[Exercise inputs]
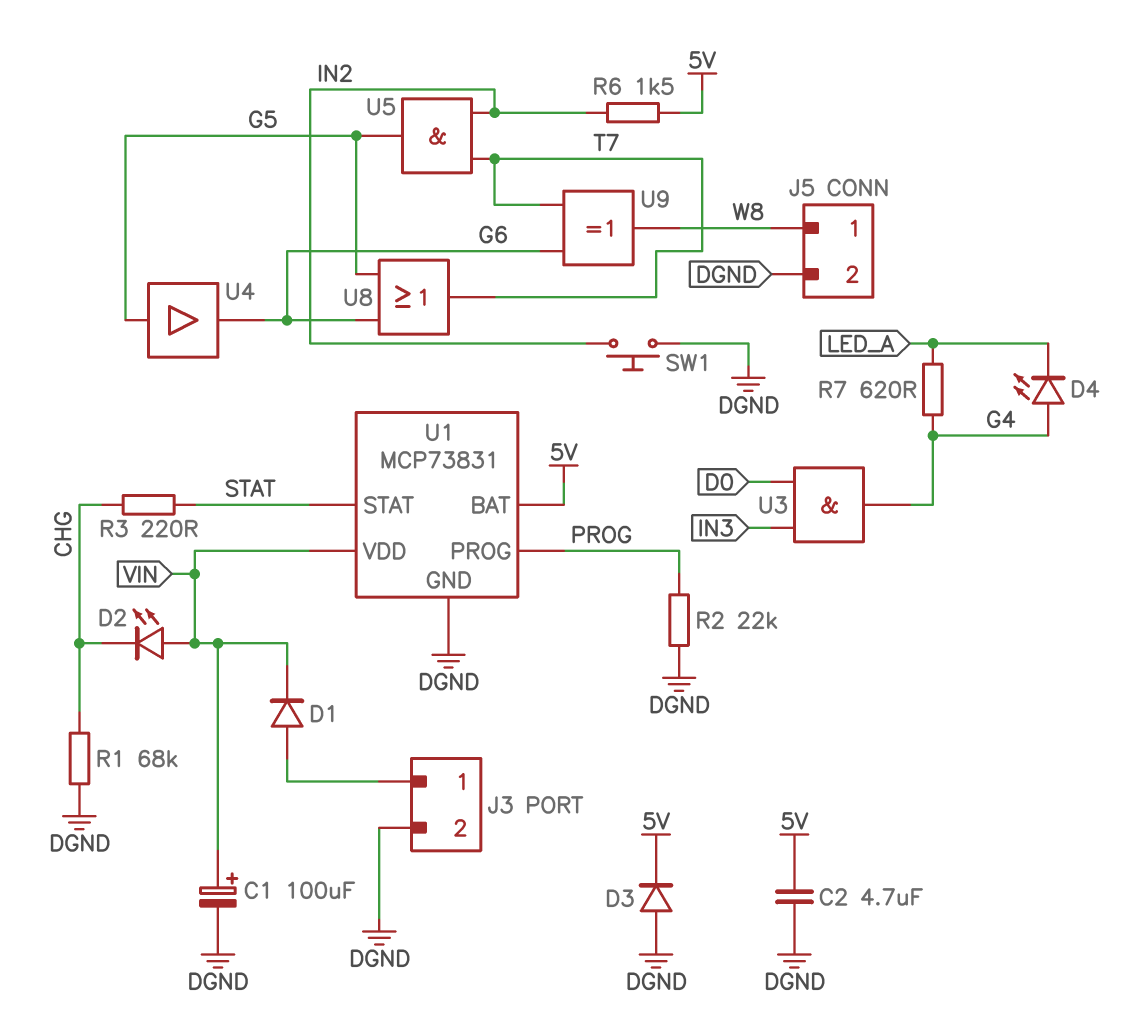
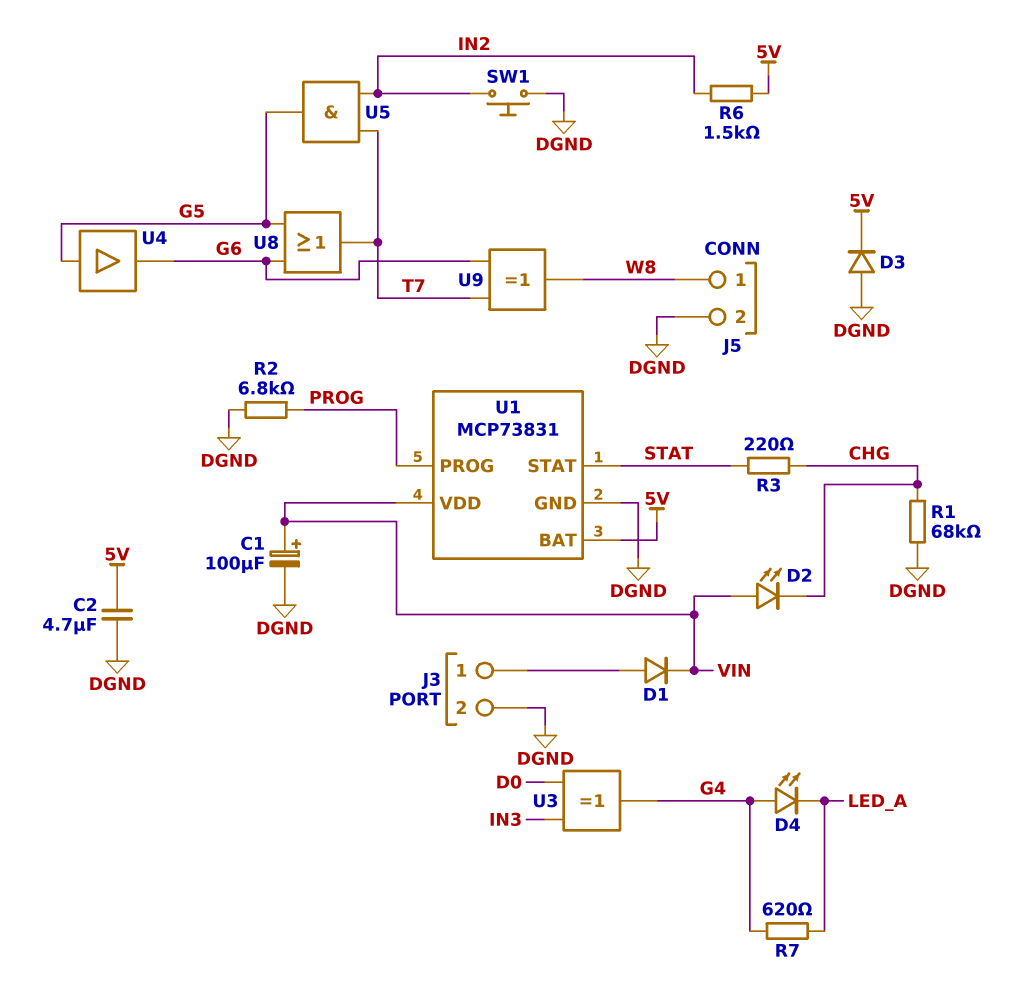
R2: 22k (DGND, PROG) -> 6.8k (DGND, PROG)
U3: AND (in D0, in IN3, out G4) -> XOR (in D0, in IN3, out G4)

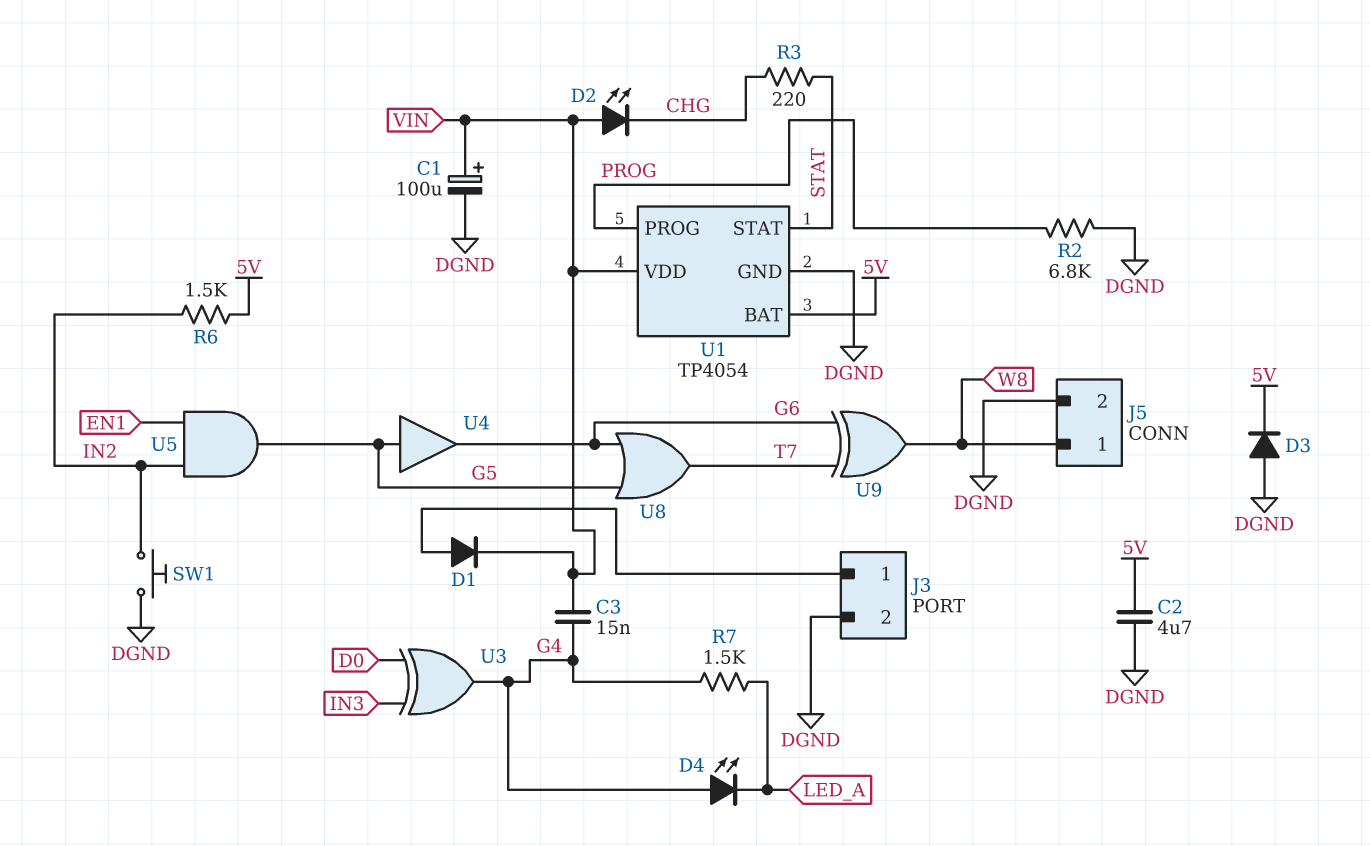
C3: none -> 15nF (G4, VIN)
R1: 68k (CHG, DGND) -> none
R7: 620 (G4, LED_A) -> 1.5k (G4, LED_A)
U1: MCP73831 -> TP4054
U5: AND (in IN2, in T7, out G5) -> AND (in EN1, in IN2, out G5)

[What this task involves] Copy exactly, and only, the lines from the line containing "R1: 68k (CHG, DGND) -> none" to the end of the listing, with both ends included.

[Answer space]
R1: 68k (CHG, DGND) -> none
R7: 620 (G4, LED_A) -> 1.5k (G4, LED_A)
U1: MCP73831 -> TP4054
U5: AND (in IN2, in T7, out G5) -> AND (in EN1, in IN2, out G5)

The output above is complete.